Problem description:
A faithful copy of the listing below is needed, one that contains no pictures.

Given information:
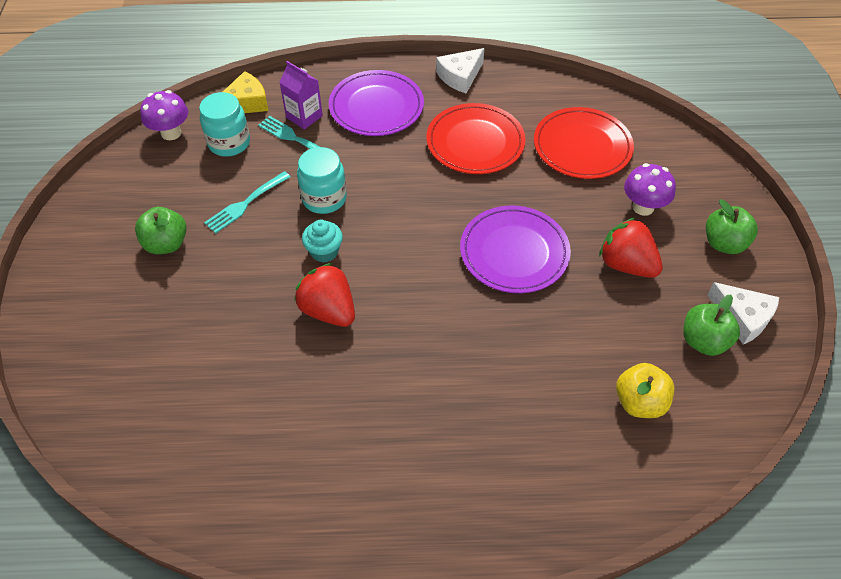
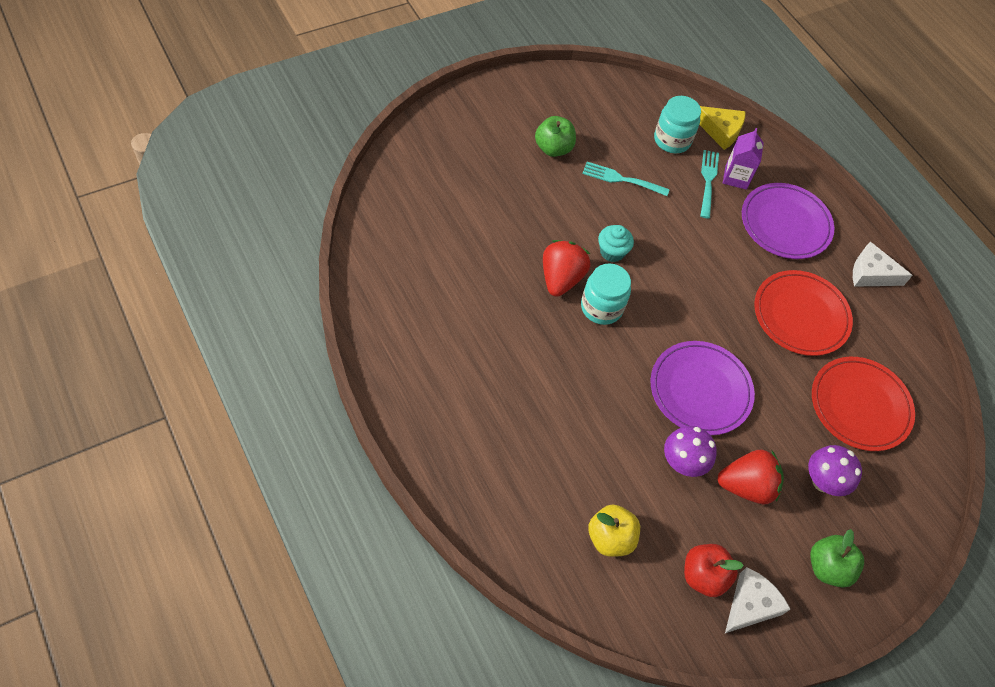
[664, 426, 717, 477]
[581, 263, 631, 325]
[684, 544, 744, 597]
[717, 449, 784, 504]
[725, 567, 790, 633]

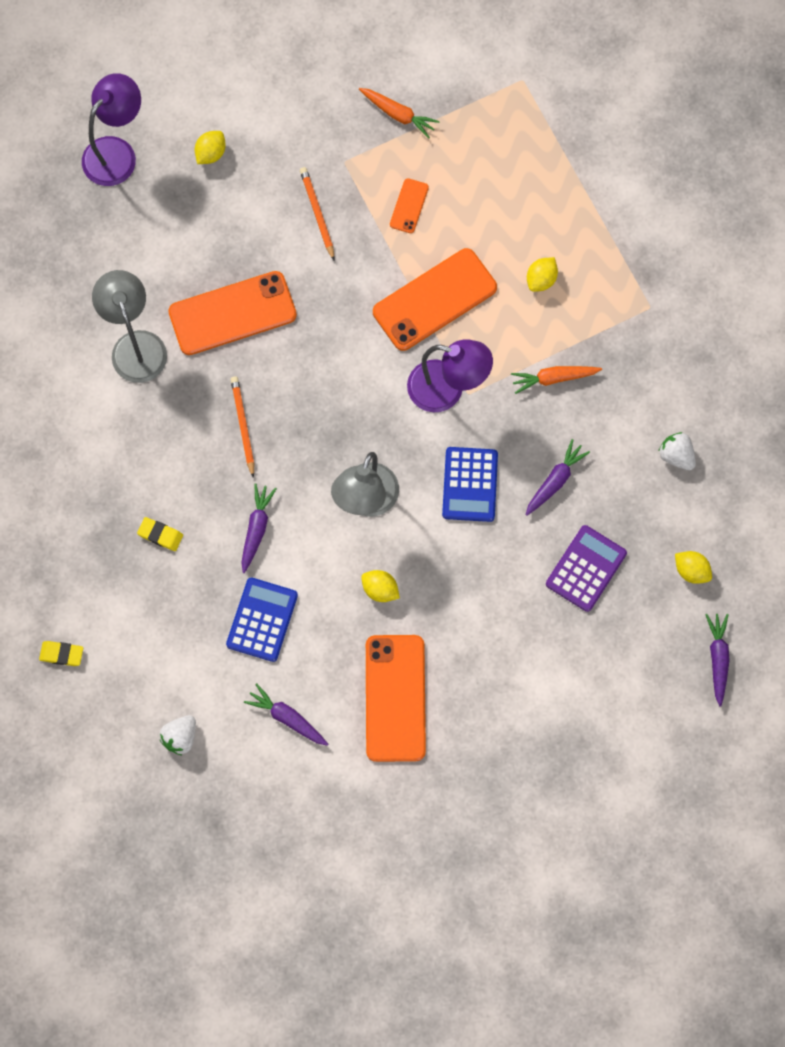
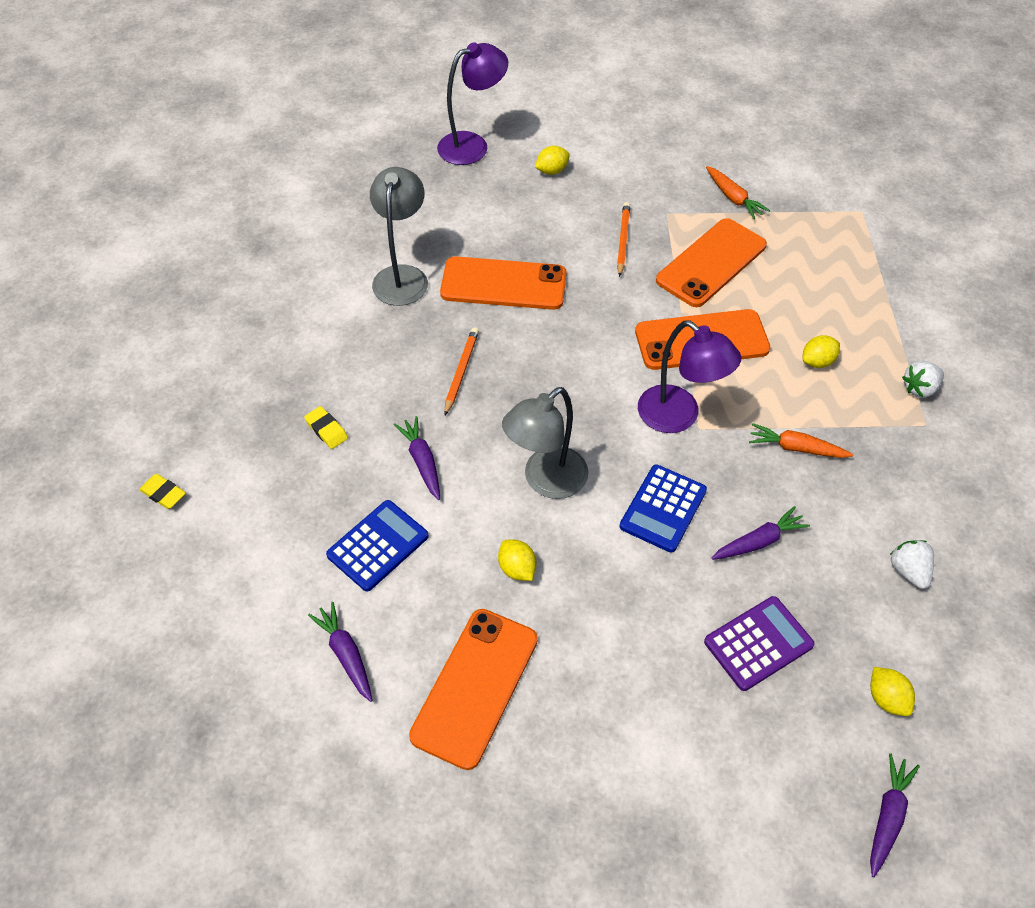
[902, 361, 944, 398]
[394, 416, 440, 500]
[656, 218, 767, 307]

Response:
[664, 426, 717, 477]
[581, 263, 631, 325]
[684, 544, 744, 597]
[717, 449, 784, 504]
[725, 567, 790, 633]

[902, 361, 944, 398]
[394, 416, 440, 500]
[656, 218, 767, 307]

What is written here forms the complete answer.